Material supplied:

▶

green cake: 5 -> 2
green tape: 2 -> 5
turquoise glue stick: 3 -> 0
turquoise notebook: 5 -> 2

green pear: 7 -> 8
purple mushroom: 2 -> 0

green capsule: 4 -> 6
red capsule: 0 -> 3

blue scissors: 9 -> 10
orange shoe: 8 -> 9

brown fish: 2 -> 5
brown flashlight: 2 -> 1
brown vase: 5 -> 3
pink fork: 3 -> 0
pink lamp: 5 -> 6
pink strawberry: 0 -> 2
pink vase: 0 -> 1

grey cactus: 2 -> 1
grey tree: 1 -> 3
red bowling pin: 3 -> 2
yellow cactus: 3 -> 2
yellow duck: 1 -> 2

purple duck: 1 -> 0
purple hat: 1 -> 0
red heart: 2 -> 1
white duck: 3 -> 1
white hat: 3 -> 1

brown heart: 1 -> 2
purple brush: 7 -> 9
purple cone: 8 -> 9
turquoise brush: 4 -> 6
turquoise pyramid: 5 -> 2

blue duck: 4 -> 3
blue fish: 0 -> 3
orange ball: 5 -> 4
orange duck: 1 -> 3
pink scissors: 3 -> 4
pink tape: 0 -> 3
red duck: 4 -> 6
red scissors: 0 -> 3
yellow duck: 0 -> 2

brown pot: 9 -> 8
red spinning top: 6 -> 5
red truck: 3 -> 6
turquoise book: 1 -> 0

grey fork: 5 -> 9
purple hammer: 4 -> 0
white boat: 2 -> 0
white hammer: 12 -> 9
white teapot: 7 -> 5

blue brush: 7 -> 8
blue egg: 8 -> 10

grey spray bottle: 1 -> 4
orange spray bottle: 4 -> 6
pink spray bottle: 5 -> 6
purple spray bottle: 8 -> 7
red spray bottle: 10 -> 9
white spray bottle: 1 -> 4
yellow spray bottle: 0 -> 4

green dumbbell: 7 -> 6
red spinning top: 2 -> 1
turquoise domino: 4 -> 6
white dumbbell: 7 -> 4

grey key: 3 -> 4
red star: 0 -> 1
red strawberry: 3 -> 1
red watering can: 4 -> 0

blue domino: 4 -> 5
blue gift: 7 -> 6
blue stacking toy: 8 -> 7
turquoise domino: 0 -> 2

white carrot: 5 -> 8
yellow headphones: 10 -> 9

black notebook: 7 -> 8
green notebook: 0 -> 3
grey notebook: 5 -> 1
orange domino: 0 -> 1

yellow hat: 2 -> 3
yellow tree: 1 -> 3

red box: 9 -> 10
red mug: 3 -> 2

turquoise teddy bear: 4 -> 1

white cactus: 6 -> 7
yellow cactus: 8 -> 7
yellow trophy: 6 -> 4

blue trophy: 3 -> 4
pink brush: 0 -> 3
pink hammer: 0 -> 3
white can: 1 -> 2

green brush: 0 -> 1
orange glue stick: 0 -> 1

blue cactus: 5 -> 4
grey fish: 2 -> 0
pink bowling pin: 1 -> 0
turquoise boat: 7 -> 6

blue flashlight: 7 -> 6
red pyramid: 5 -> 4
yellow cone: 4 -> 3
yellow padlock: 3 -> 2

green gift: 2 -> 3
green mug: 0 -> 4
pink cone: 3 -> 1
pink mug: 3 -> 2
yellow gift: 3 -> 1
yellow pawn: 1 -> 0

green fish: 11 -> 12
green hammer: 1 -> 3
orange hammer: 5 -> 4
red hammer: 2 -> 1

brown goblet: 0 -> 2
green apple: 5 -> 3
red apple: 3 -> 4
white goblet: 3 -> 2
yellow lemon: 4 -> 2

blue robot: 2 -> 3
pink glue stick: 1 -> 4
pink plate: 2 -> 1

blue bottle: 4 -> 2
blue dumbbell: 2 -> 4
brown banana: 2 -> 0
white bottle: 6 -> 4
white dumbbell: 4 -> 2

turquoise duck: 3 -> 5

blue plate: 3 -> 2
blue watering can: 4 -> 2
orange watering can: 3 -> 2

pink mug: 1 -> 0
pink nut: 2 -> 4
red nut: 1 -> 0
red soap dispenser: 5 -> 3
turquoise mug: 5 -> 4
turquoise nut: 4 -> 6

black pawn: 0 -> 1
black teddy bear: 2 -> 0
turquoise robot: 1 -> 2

◀

Work task:
Your answer must be the lines above from the one containing "blue trophy: 3 -> 4" to the one containing "red nut: 1 -> 0", both included, restated word for word.

Finished task:
blue trophy: 3 -> 4
pink brush: 0 -> 3
pink hammer: 0 -> 3
white can: 1 -> 2

green brush: 0 -> 1
orange glue stick: 0 -> 1

blue cactus: 5 -> 4
grey fish: 2 -> 0
pink bowling pin: 1 -> 0
turquoise boat: 7 -> 6

blue flashlight: 7 -> 6
red pyramid: 5 -> 4
yellow cone: 4 -> 3
yellow padlock: 3 -> 2

green gift: 2 -> 3
green mug: 0 -> 4
pink cone: 3 -> 1
pink mug: 3 -> 2
yellow gift: 3 -> 1
yellow pawn: 1 -> 0

green fish: 11 -> 12
green hammer: 1 -> 3
orange hammer: 5 -> 4
red hammer: 2 -> 1

brown goblet: 0 -> 2
green apple: 5 -> 3
red apple: 3 -> 4
white goblet: 3 -> 2
yellow lemon: 4 -> 2

blue robot: 2 -> 3
pink glue stick: 1 -> 4
pink plate: 2 -> 1

blue bottle: 4 -> 2
blue dumbbell: 2 -> 4
brown banana: 2 -> 0
white bottle: 6 -> 4
white dumbbell: 4 -> 2

turquoise duck: 3 -> 5

blue plate: 3 -> 2
blue watering can: 4 -> 2
orange watering can: 3 -> 2

pink mug: 1 -> 0
pink nut: 2 -> 4
red nut: 1 -> 0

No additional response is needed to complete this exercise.